**TASK DIRECTIONS**
Two lines below mark the span: the one containing "armchair: (204, 93)" and the one containing "door: (281, 323) -> (39, 146), moved". Set down both, plus every line between, exactly as they stand, and nothing else.

**DATA SHOWN**
-*-*-

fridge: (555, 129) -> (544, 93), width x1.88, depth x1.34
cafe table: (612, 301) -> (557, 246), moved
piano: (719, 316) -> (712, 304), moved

-*-*-

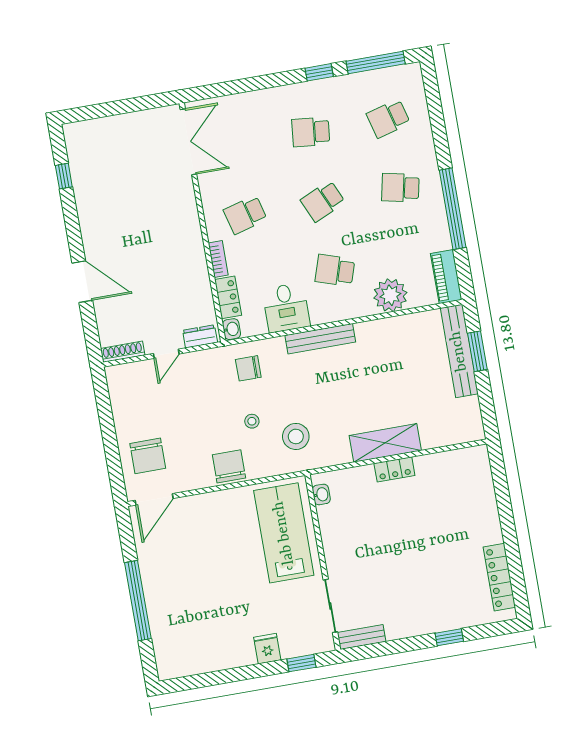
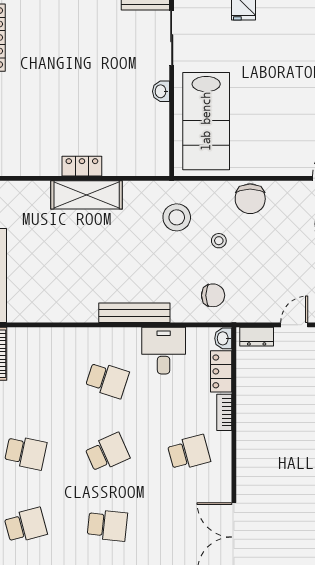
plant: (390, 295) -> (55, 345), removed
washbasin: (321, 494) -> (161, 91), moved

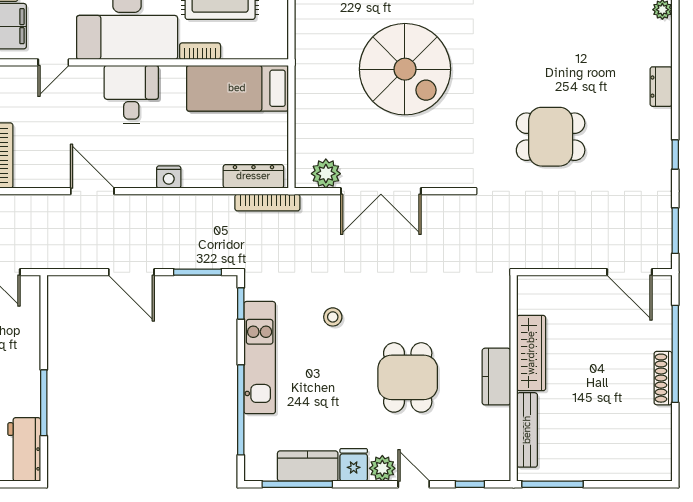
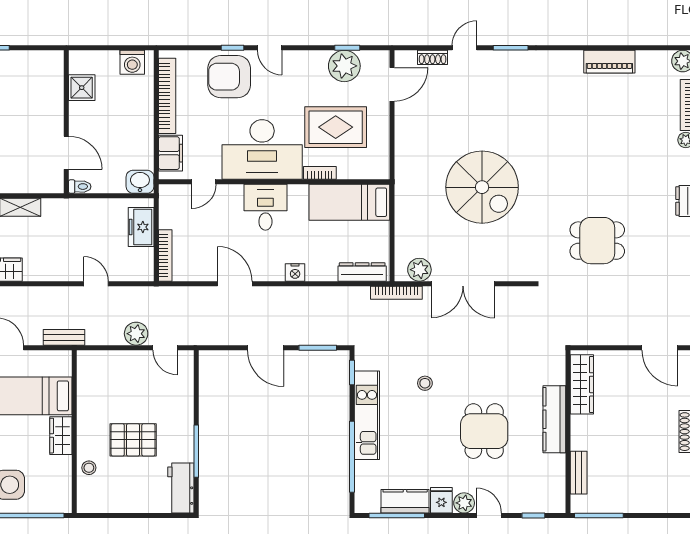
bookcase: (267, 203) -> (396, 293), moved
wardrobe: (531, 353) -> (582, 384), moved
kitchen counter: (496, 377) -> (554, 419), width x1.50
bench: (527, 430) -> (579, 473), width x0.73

-*-*-

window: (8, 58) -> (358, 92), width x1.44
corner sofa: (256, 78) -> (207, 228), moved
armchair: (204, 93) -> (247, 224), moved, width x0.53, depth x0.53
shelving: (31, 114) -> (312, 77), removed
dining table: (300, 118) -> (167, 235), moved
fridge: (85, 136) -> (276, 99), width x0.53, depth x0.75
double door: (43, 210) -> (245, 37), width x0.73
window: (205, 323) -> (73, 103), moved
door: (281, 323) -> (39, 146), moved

-*-*-

**PROBLEM SOLUTION**
armchair: (204, 93) -> (247, 224), moved, width x0.53, depth x0.53
shelving: (31, 114) -> (312, 77), removed
dining table: (300, 118) -> (167, 235), moved
fridge: (85, 136) -> (276, 99), width x0.53, depth x0.75
double door: (43, 210) -> (245, 37), width x0.73
window: (205, 323) -> (73, 103), moved
door: (281, 323) -> (39, 146), moved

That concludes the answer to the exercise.